PROBLEM DETAILS:
Return the lines beginning at the one that contains "(724, 335) = (406, 202): grey" and running to the end of the records, exactly and with nothing else. Omit pictures.

GIVEN INFORMATION:
□ □ □ □ □

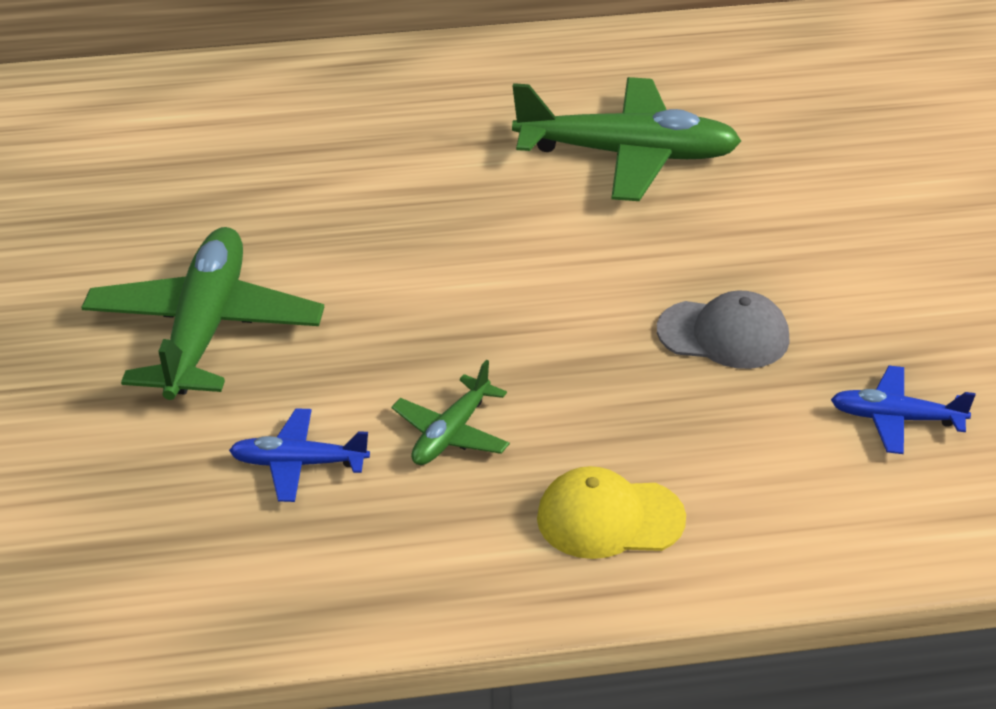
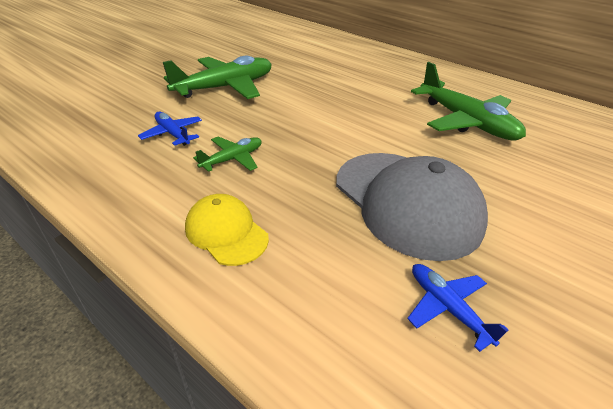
camera: 45 degrees right, 0 degrees up
(451, 434) = (233, 159): green plane -> green plane turned 150 degrees clockwise
(724, 335) = (406, 202): grey cap -> grey cap, size x1.93

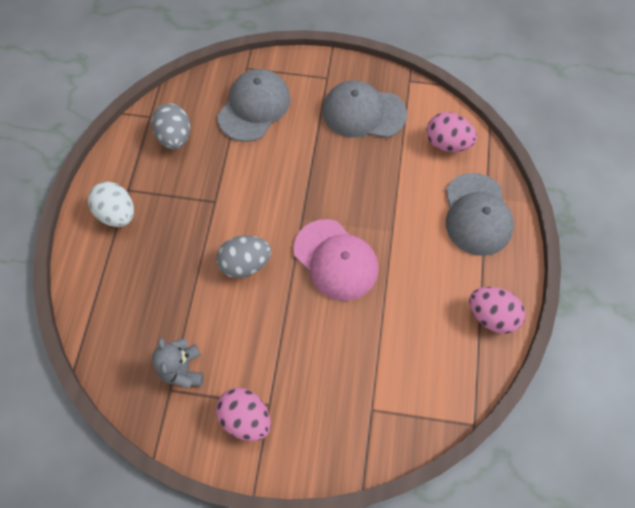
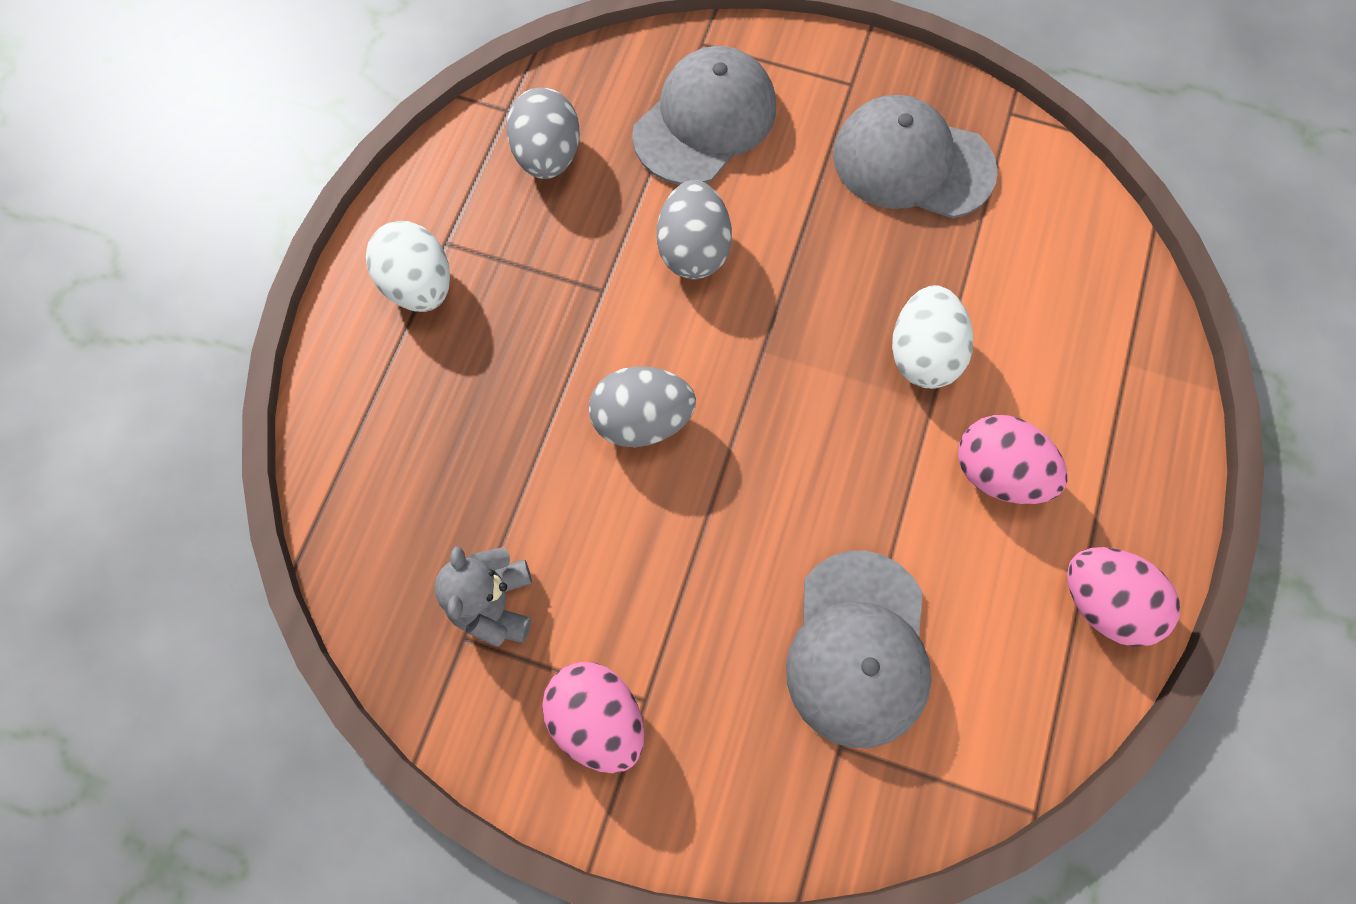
camera: 10 degrees right, 5 degrees up
(258, 173) = (693, 250): none -> grey egg
(335, 260) = (815, 441): pink cap -> none
(383, 208) = (922, 354): none -> white egg
(447, 143) = (1066, 247): pink egg -> pink egg (998, 472)
(477, 214) = (1104, 396): grey cap -> grey cap (858, 648)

□ □ □ □ □

TASK RESULT:
(724, 335) = (406, 202): grey cap -> grey cap, size x1.93

camera: 10 degrees right, 5 degrees up
(258, 173) = (693, 250): none -> grey egg
(335, 260) = (815, 441): pink cap -> none
(383, 208) = (922, 354): none -> white egg
(447, 143) = (1066, 247): pink egg -> pink egg (998, 472)
(477, 214) = (1104, 396): grey cap -> grey cap (858, 648)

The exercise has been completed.